(Coordinate-based object records)

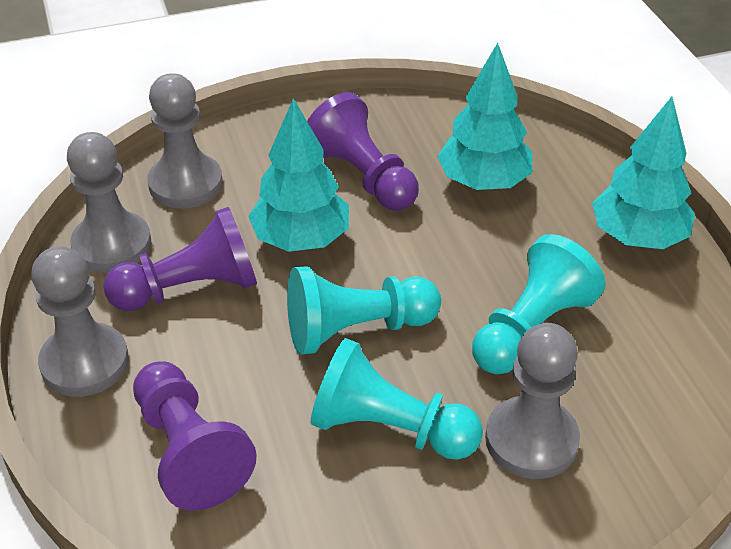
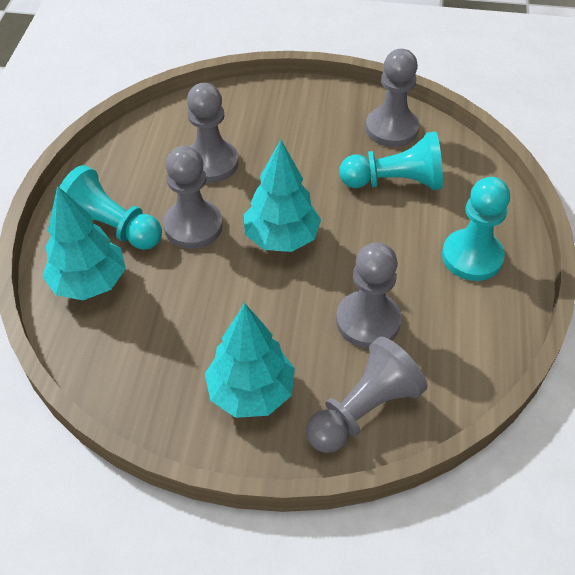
grey pawn: 4 -> 5
purple pawn: 3 -> 0

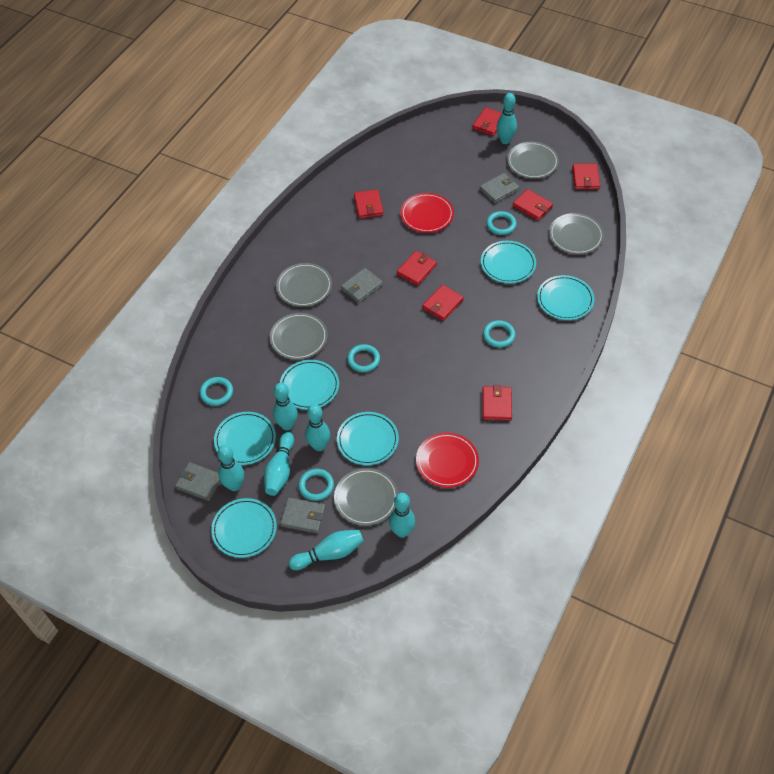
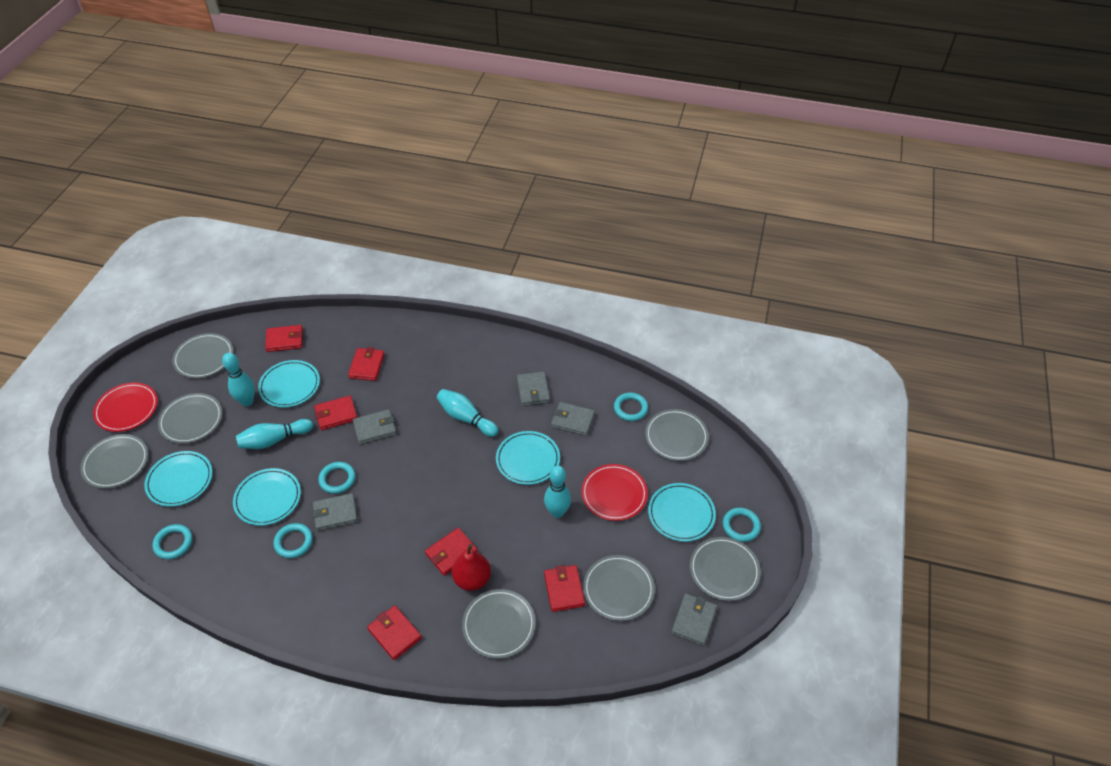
grey plate: 5 -> 7
grey wallet: 4 -> 5
red pear: 0 -> 1
red wallet: 7 -> 6
turquoise bowling pin: 7 -> 4
turquoise plate: 6 -> 5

▶ [INSTRUCTIONS FOR THE TASK] Go through the records line by line, and copy each line that holds the string "grey".

▶ [SOLUTION FOR THIS EXERCISE]
grey pawn: 4 -> 5
grey plate: 5 -> 7
grey wallet: 4 -> 5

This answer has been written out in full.